# The problem:
Nothing but the lines from the one containing "R120: 100k (GND, N13) -> 15k (GND, N13)" through the end of the entries below should appear in your answer, transcribed exactly; please drop the pictures.

Before-and-after change records
————————

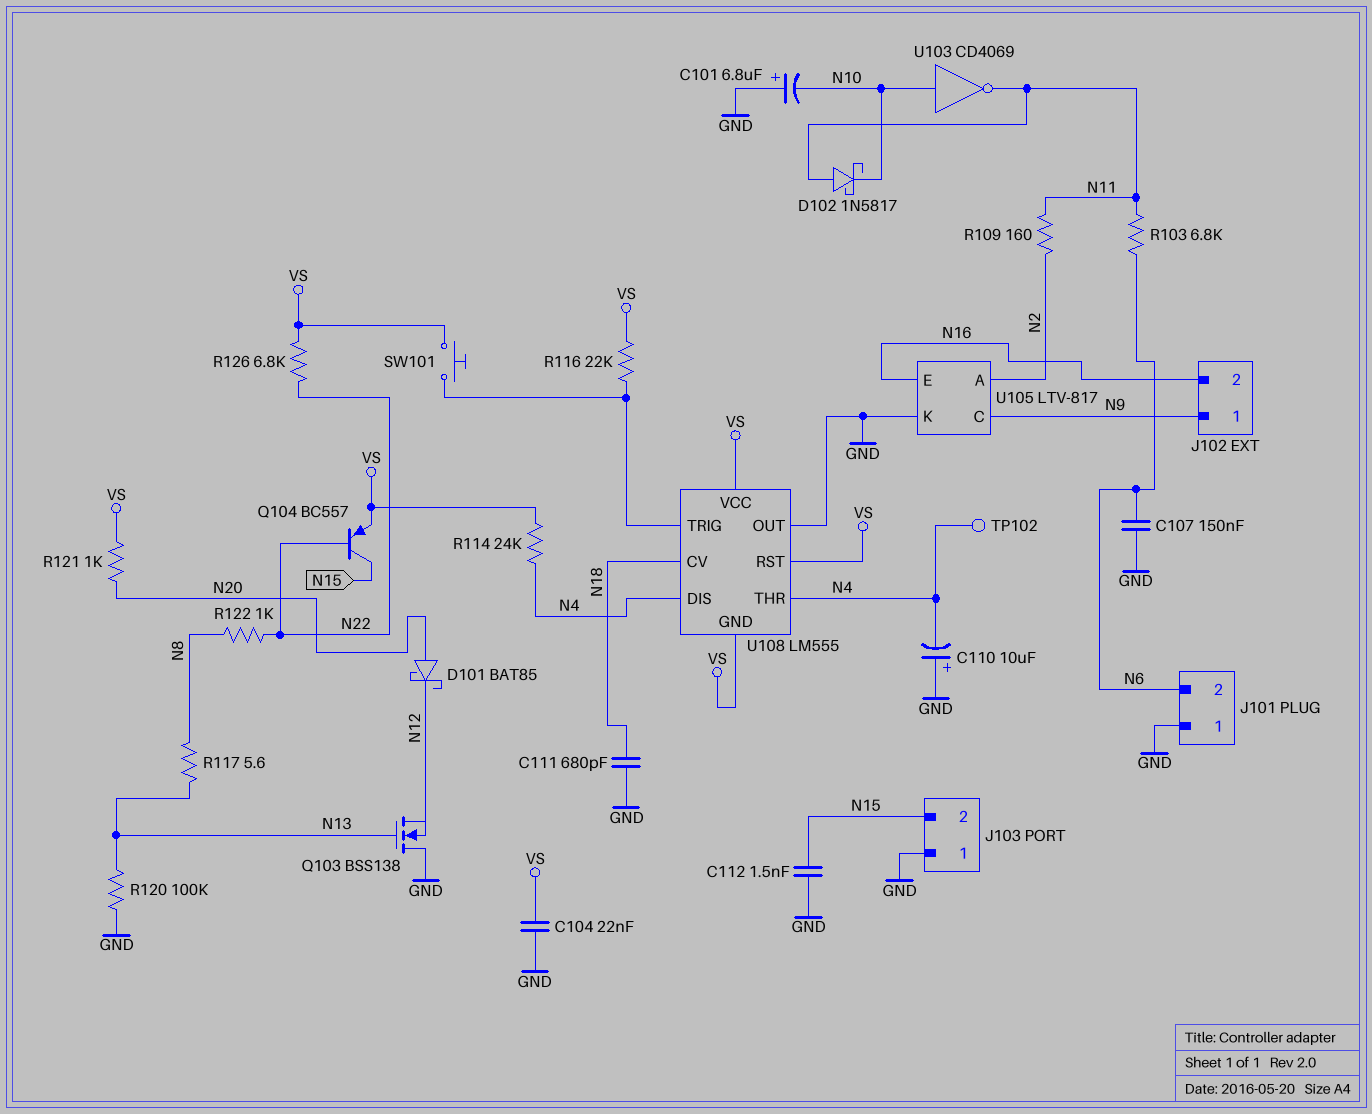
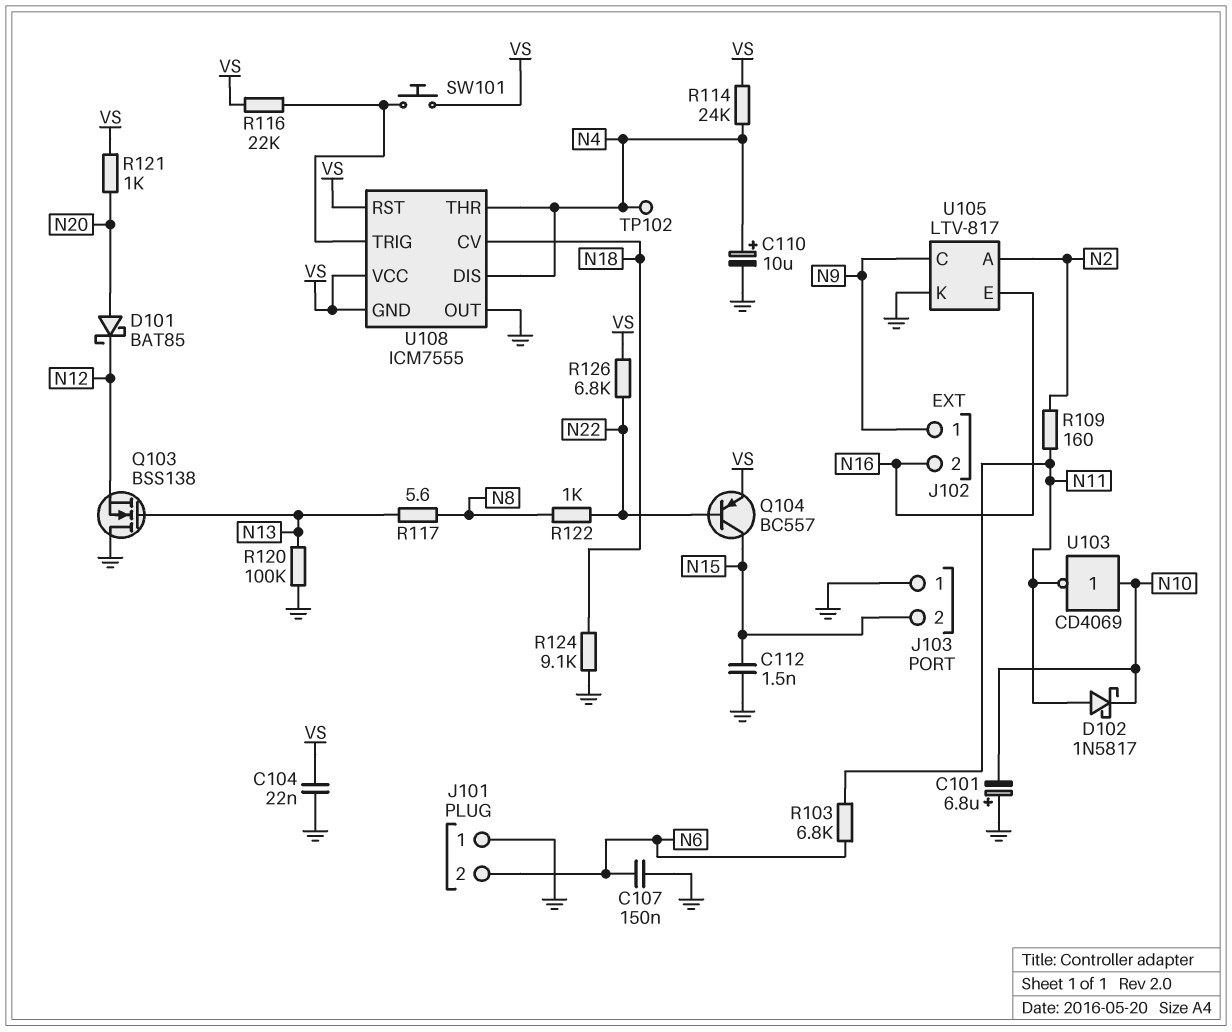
C110: 10uF (plus GND, minus N4) -> 10uF (plus N4, minus GND)
C111: 680pF (GND, N18) -> none
R124: none -> 9.1k (GND, N18)
U108: LM555 -> ICM7555

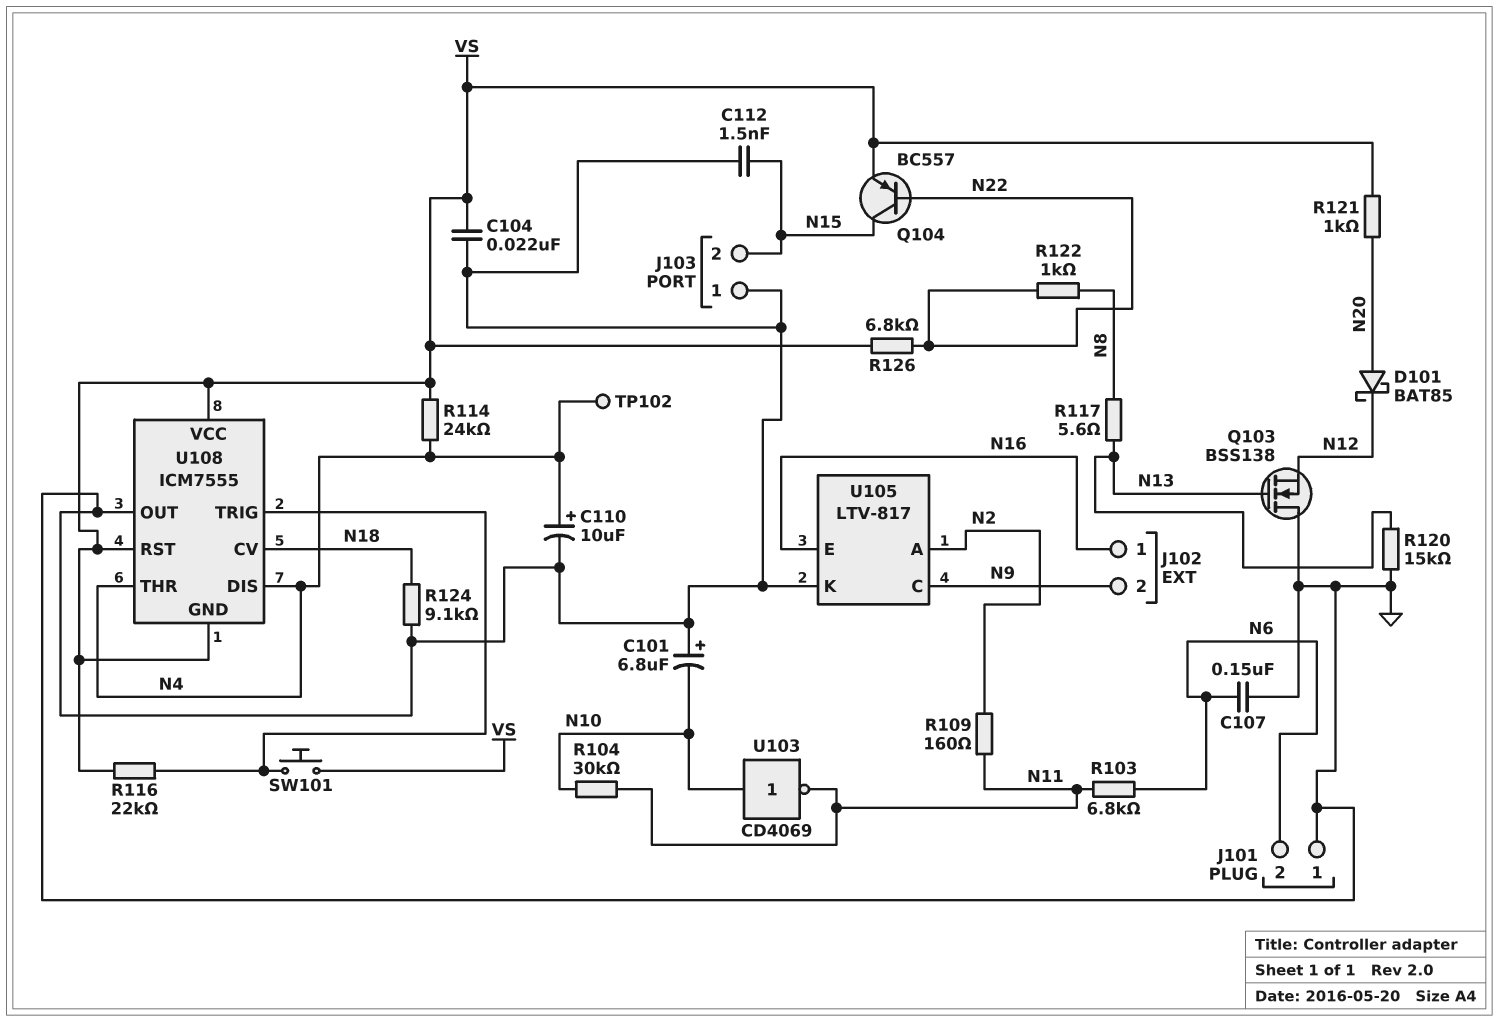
D102: schottky 1N5817 (A N11, K N10) -> none
J102 pin 1: N9 -> N16
J102 pin 2: N16 -> N9
R104: none -> 30k (N10, N11)
R120: 100k (GND, N13) -> 15k (GND, N13)

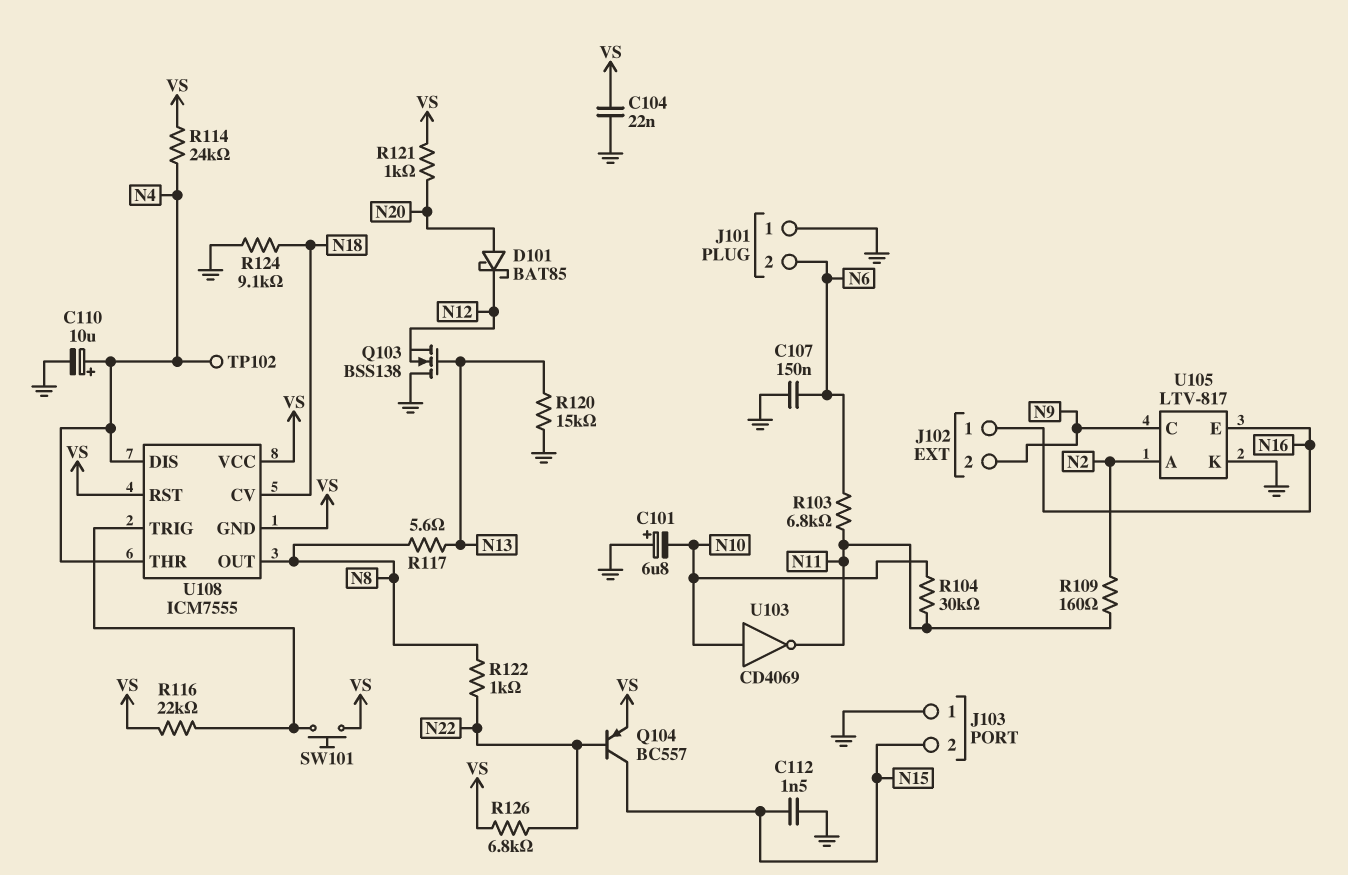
U108 pin OUT: GND -> N8

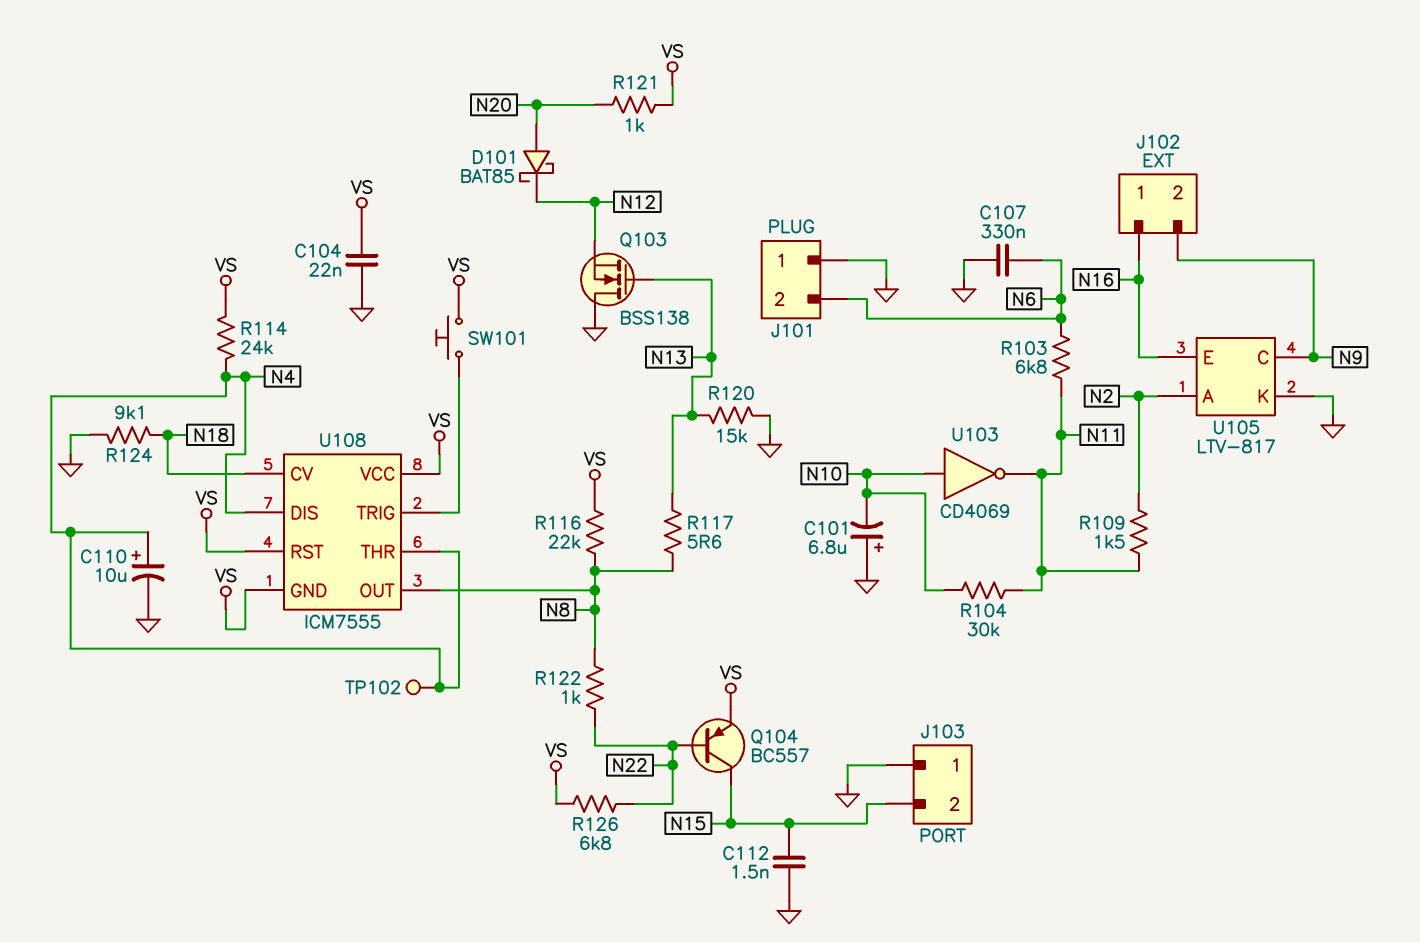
C107: 150nF (GND, N6) -> 330nF (GND, N6)
R109: 160 (N2, N11) -> 1.5k (N2, N11)
R116: 22k (U108/TRIG, VS) -> 22k (N8, VS)

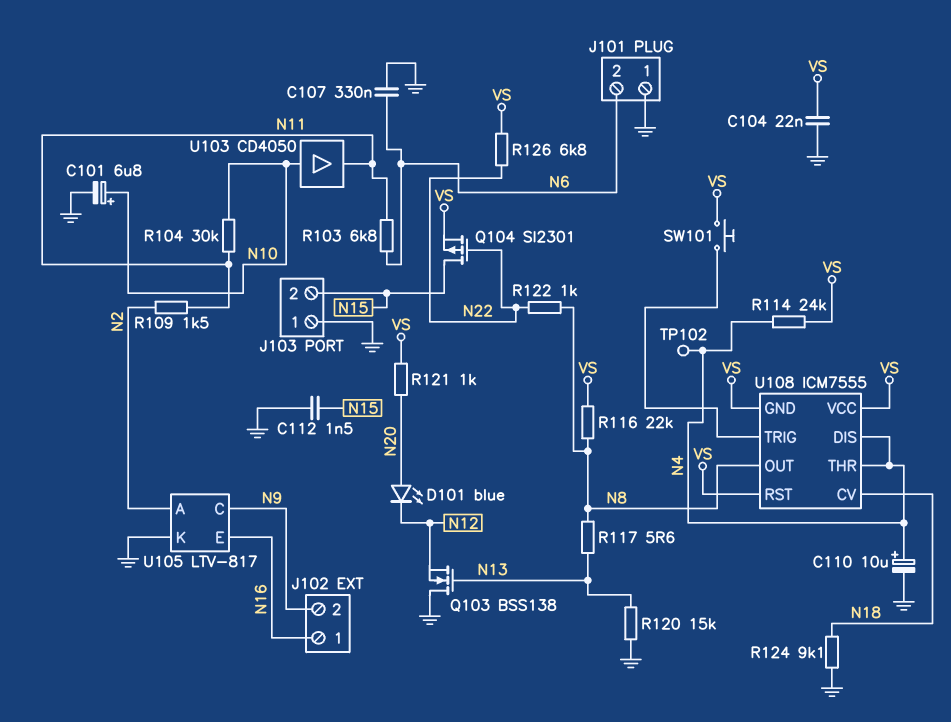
C101: 6.8uF (plus GND, minus N10) -> 6.8uF (plus N10, minus GND)
D101: schottky BAT85 (A N20, K N12) -> LED blue (A N20, K N12)
Q104: PNP BC557 (B N22, C N15, E VS) -> PMOS SI2301 (G N22, D N15, S VS)
U103: NOT CD4069 (in N10, out N11) -> buffer CD4050 (in N10, out N11)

————————

# Output for this exercise:
R120: 100k (GND, N13) -> 15k (GND, N13)

U108 pin OUT: GND -> N8

C107: 150nF (GND, N6) -> 330nF (GND, N6)
R109: 160 (N2, N11) -> 1.5k (N2, N11)
R116: 22k (U108/TRIG, VS) -> 22k (N8, VS)

C101: 6.8uF (plus GND, minus N10) -> 6.8uF (plus N10, minus GND)
D101: schottky BAT85 (A N20, K N12) -> LED blue (A N20, K N12)
Q104: PNP BC557 (B N22, C N15, E VS) -> PMOS SI2301 (G N22, D N15, S VS)
U103: NOT CD4069 (in N10, out N11) -> buffer CD4050 (in N10, out N11)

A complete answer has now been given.